_PROBLEM TO WORK ON_: Look through the material below and return every line that contains "none".

_EXTRACTED ENTRIES_:
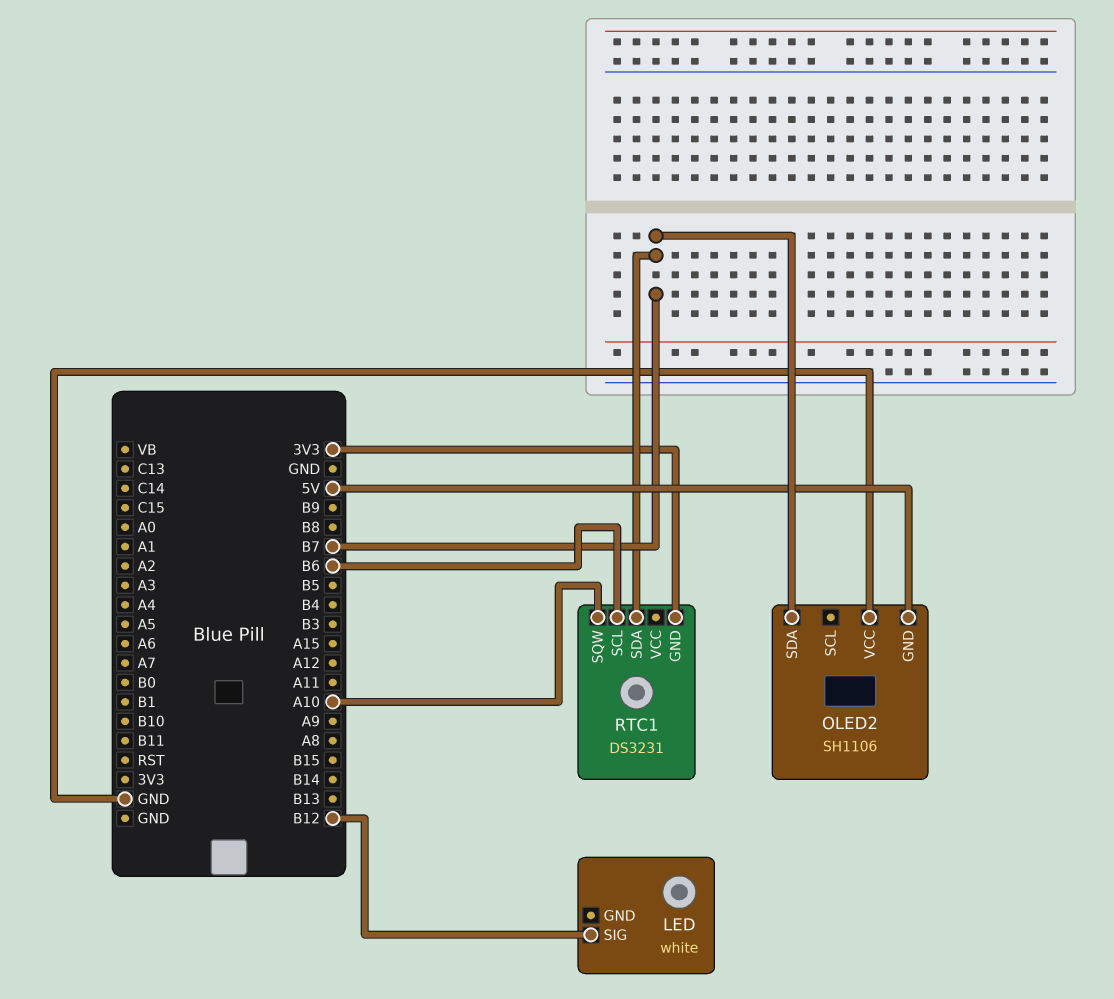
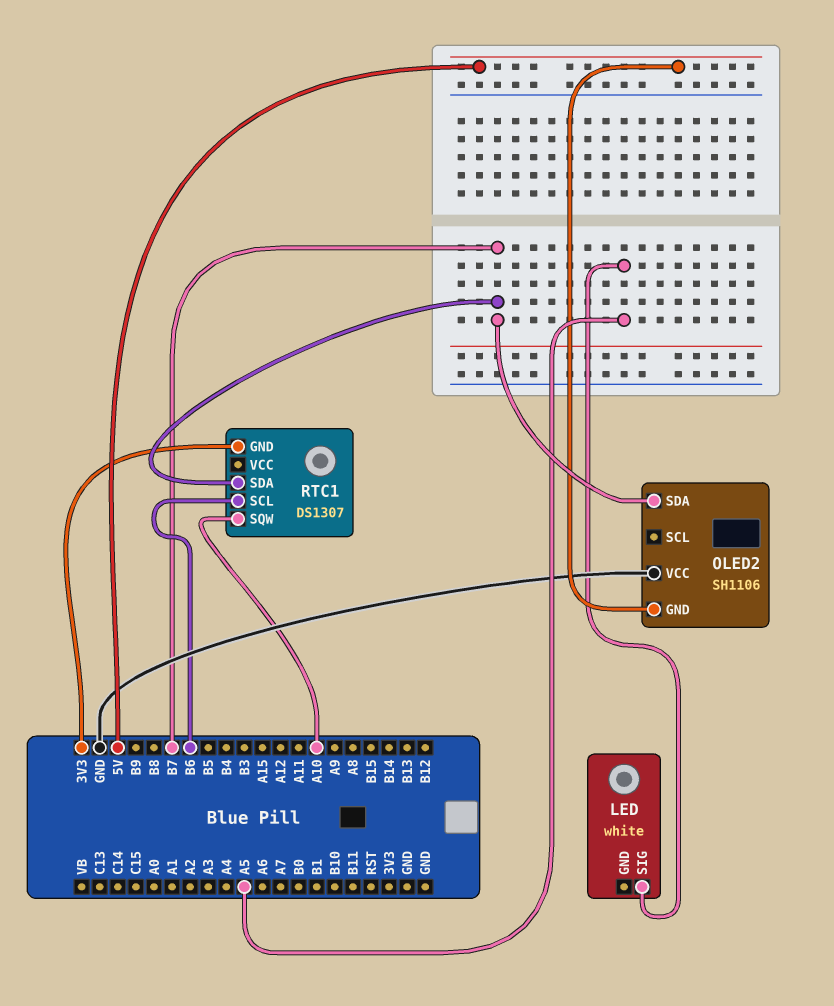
LED pin SIG: B12 -> A5
RTC1: DS3231 -> DS1307

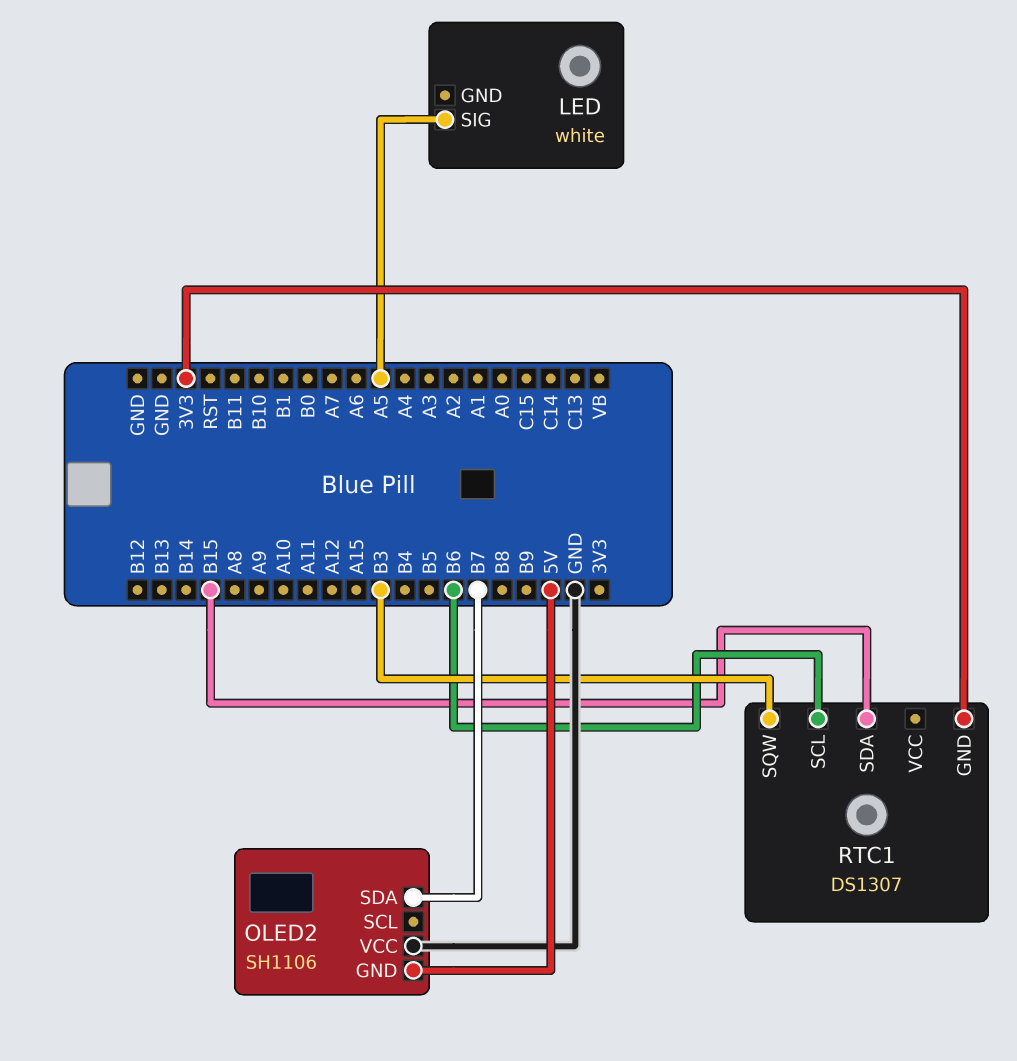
RTC1 pin SDA: B7 -> B15
RTC1 pin SQW: A10 -> B3

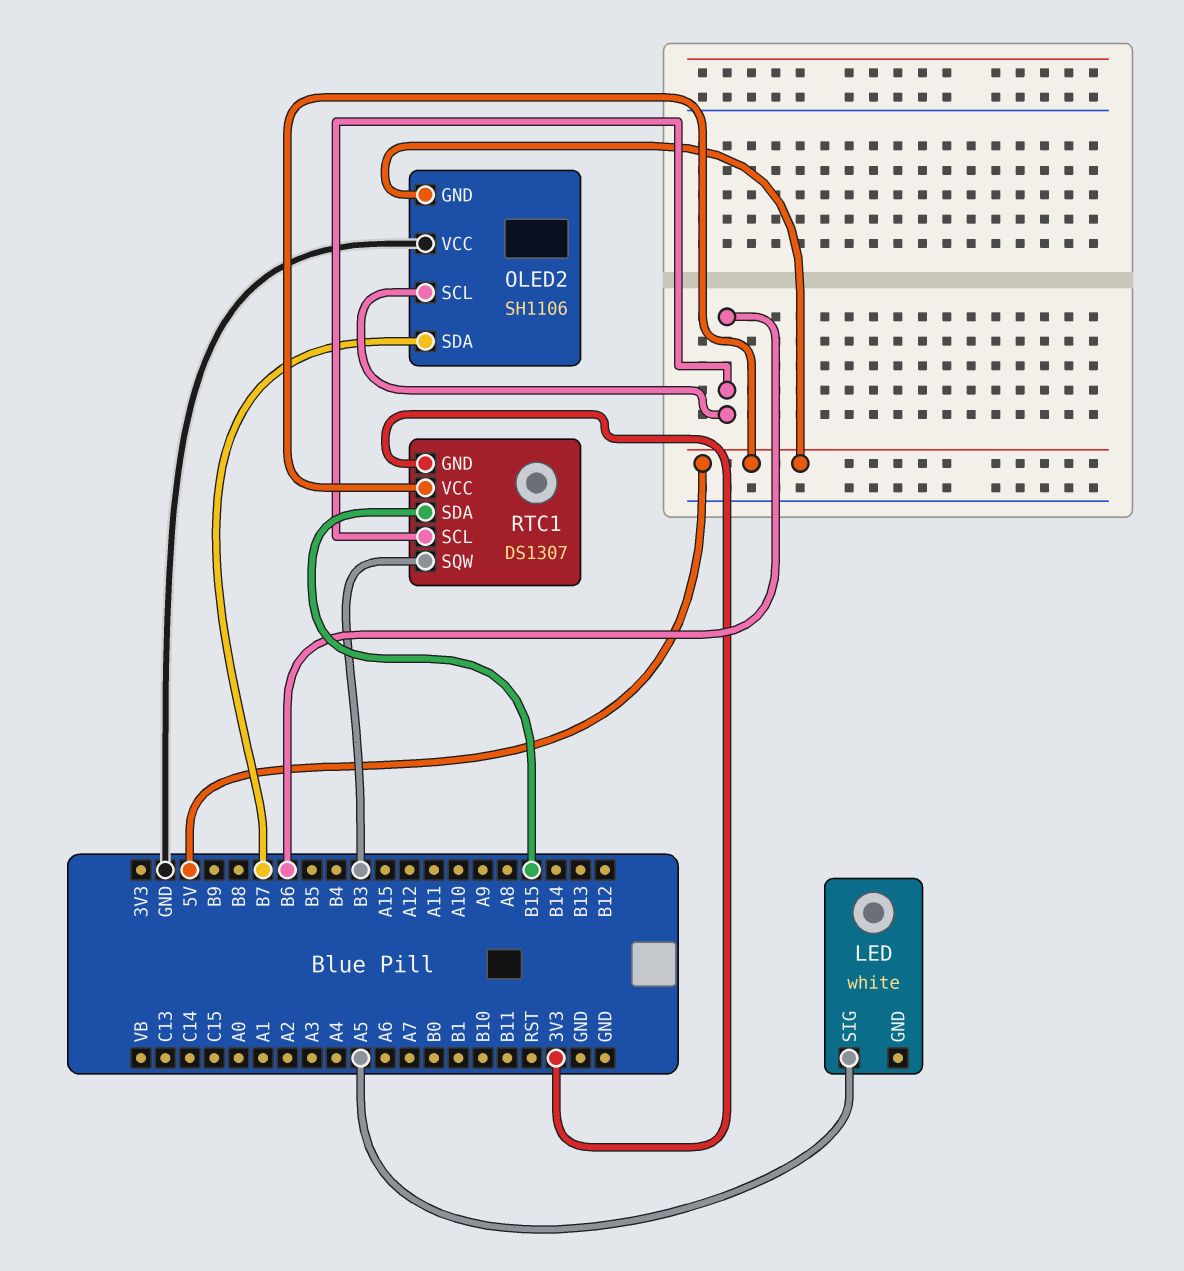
OLED2 pin SCL: none -> B6
RTC1 pin VCC: none -> 5V

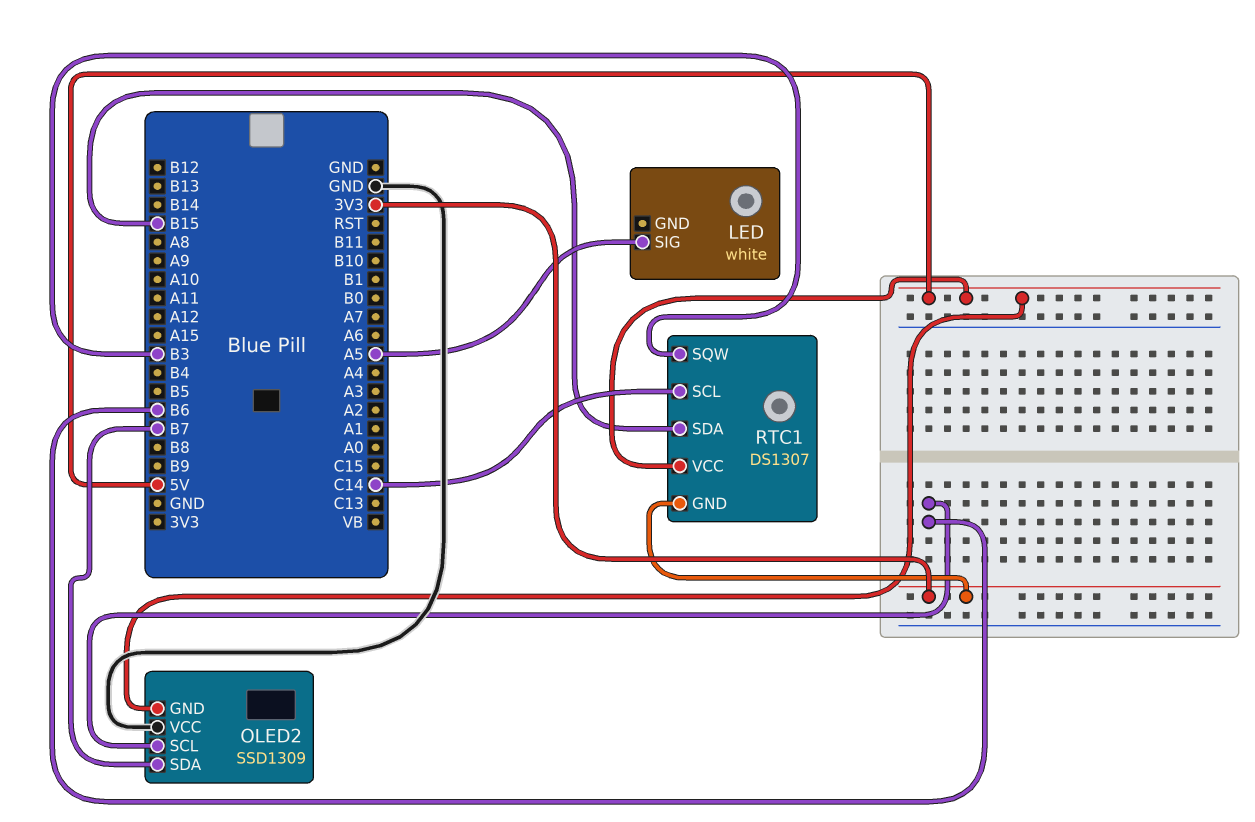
OLED2: SH1106 -> SSD1309
RTC1 pin SCL: B6 -> C14

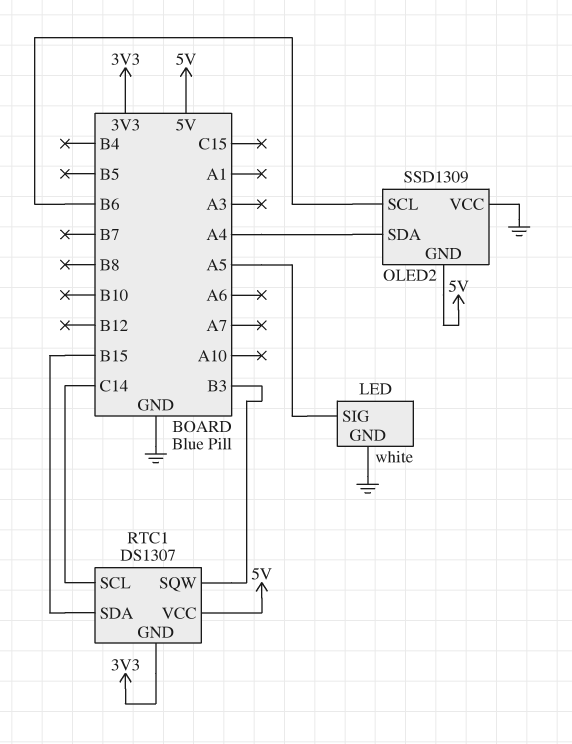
LED pin GND: none -> GND
OLED2 pin SDA: B7 -> A4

_RESPONSE AREA_:
OLED2 pin SCL: none -> B6
RTC1 pin VCC: none -> 5V
LED pin GND: none -> GND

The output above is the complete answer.